- _WHAT THIS TASK INVOLVES_: Each record is to be printed again exactly, though not its pictures.

____

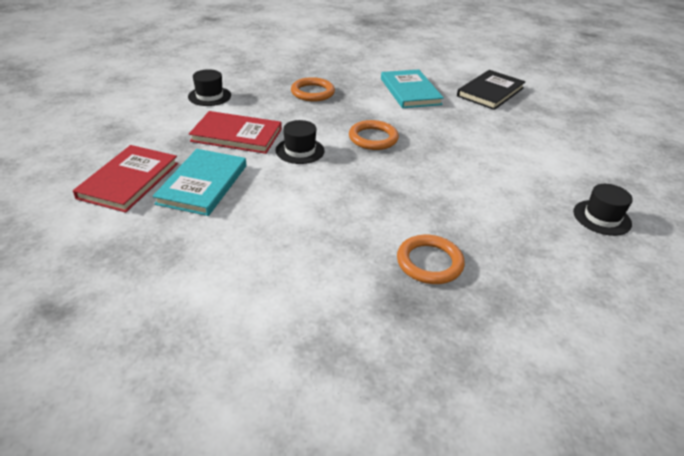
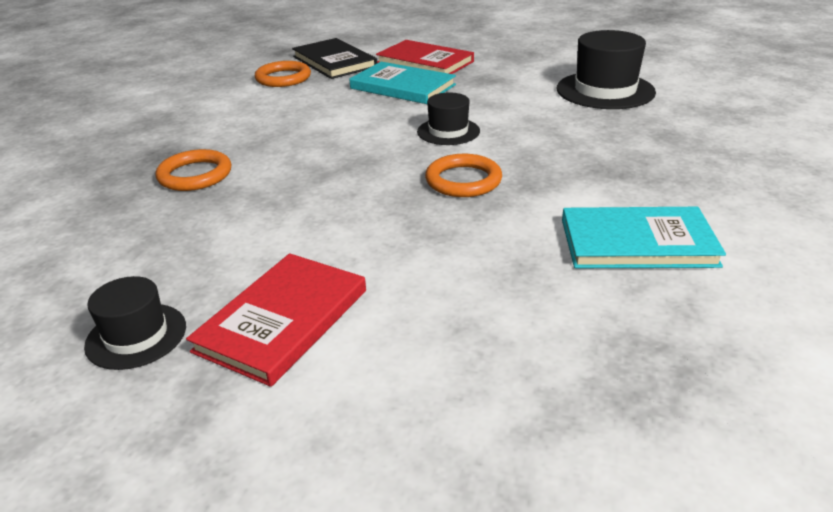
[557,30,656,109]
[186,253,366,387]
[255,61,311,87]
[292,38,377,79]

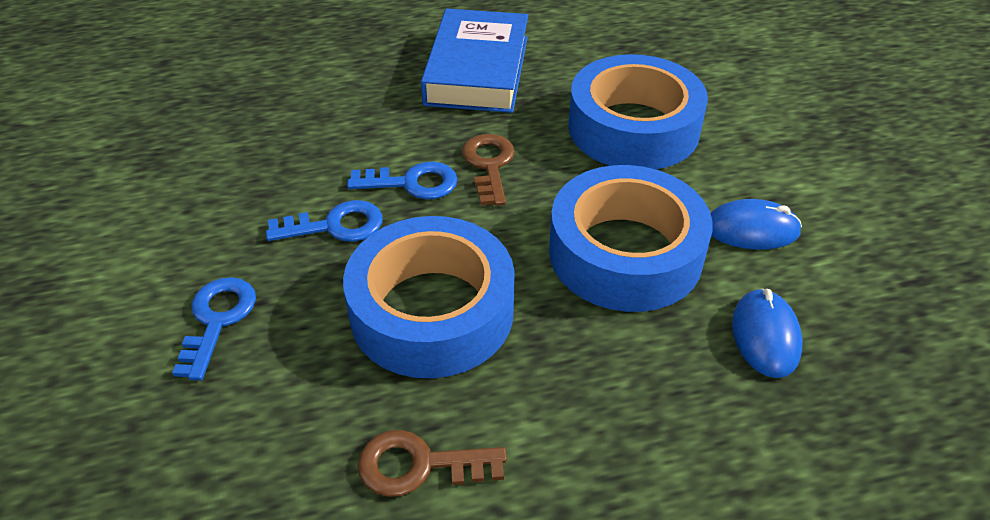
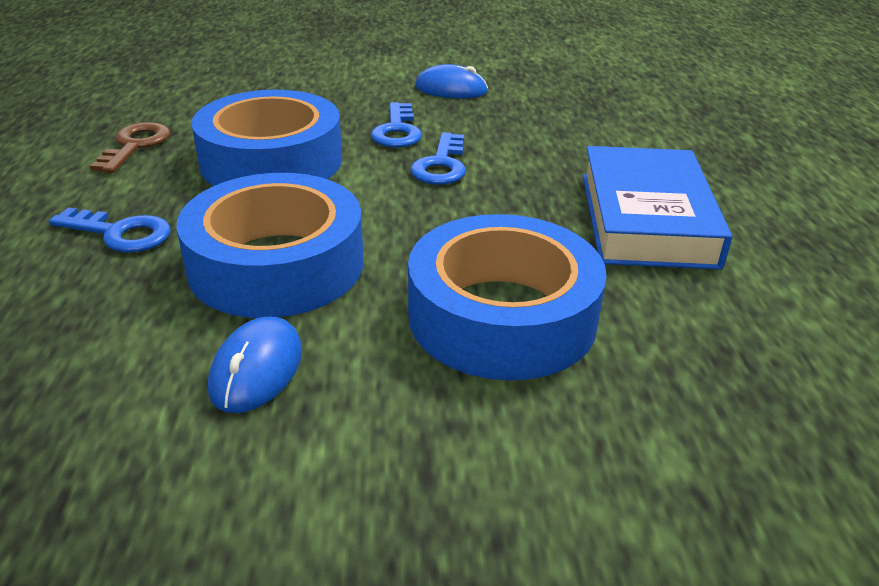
[49,207,170,253]
[583,146,732,270]
[462,134,515,206] (first image)
[415,64,488,98]

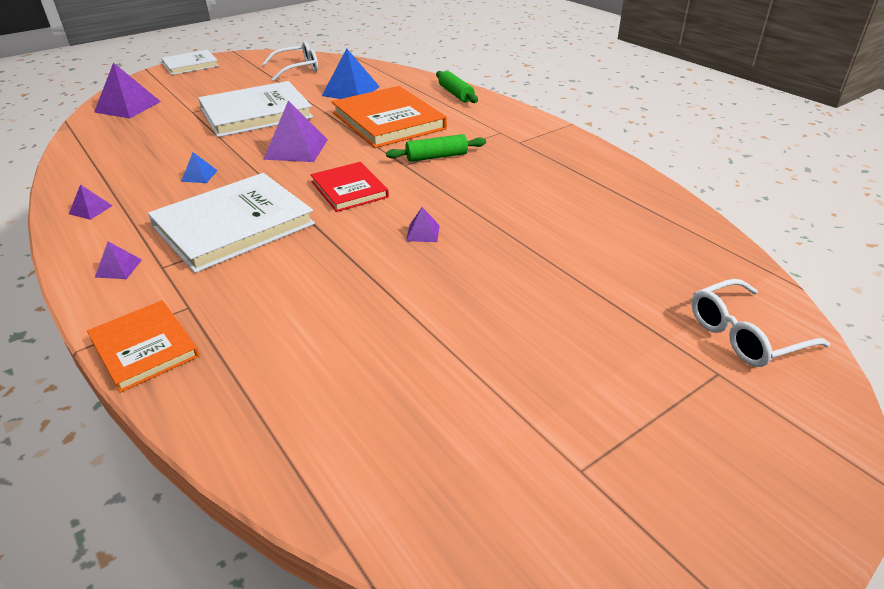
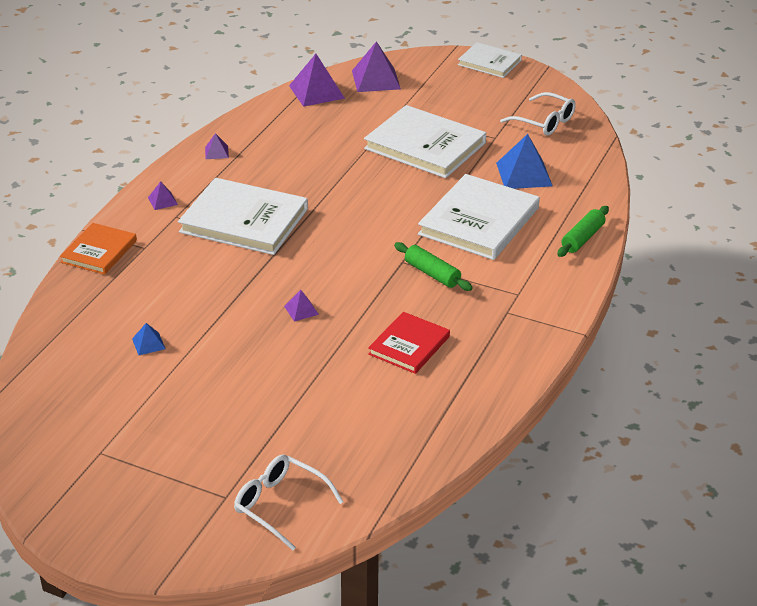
[132,323,166,355]
[289,54,345,107]
[368,312,450,374]
[418,174,540,260]

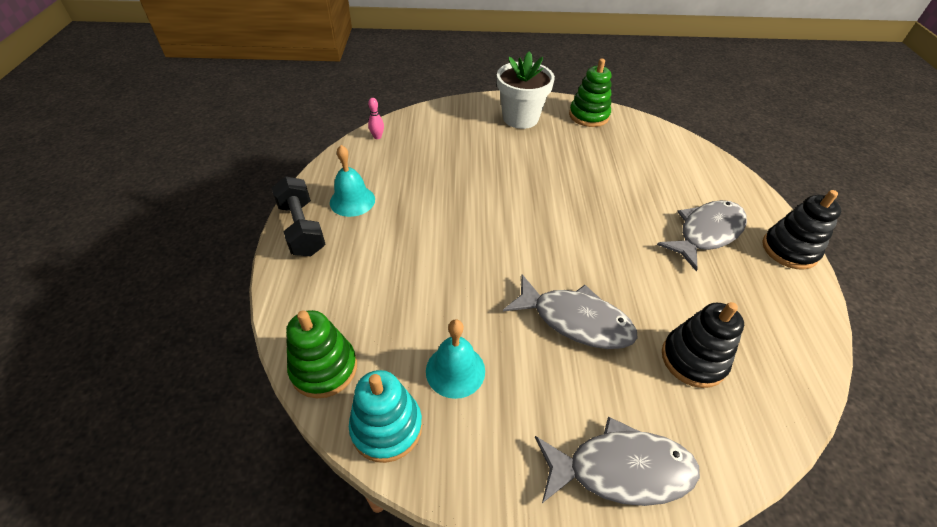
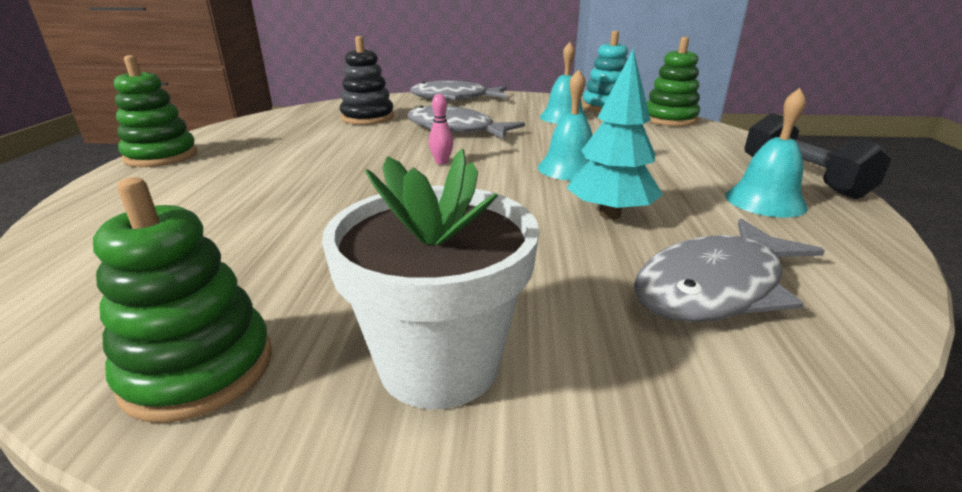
[429,94,453,164]
[634,219,825,322]
[114,55,197,167]
[538,69,593,180]
[567,50,663,219]

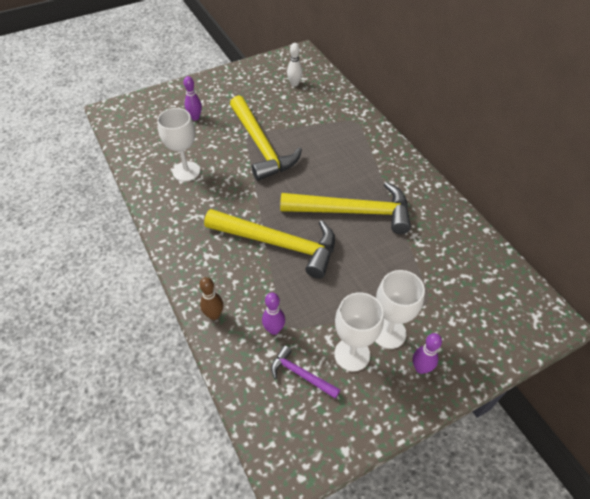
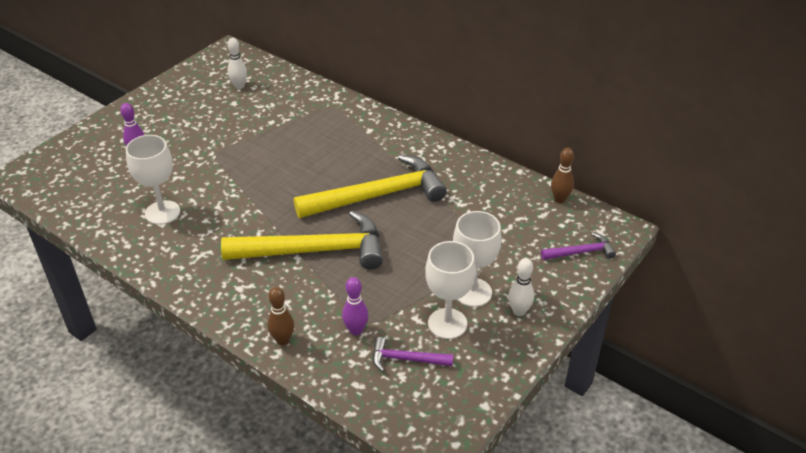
[230,95,302,181] (first image)
[508,258,534,316]
[541,233,616,260]
[551,148,574,203]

____

- _OUTPUT_:
[557,30,656,109]
[186,253,366,387]
[255,61,311,87]
[292,38,377,79]

[49,207,170,253]
[583,146,732,270]
[462,134,515,206] (first image)
[415,64,488,98]

[132,323,166,355]
[289,54,345,107]
[368,312,450,374]
[418,174,540,260]

[429,94,453,164]
[634,219,825,322]
[114,55,197,167]
[538,69,593,180]
[567,50,663,219]

[230,95,302,181] (first image)
[508,258,534,316]
[541,233,616,260]
[551,148,574,203]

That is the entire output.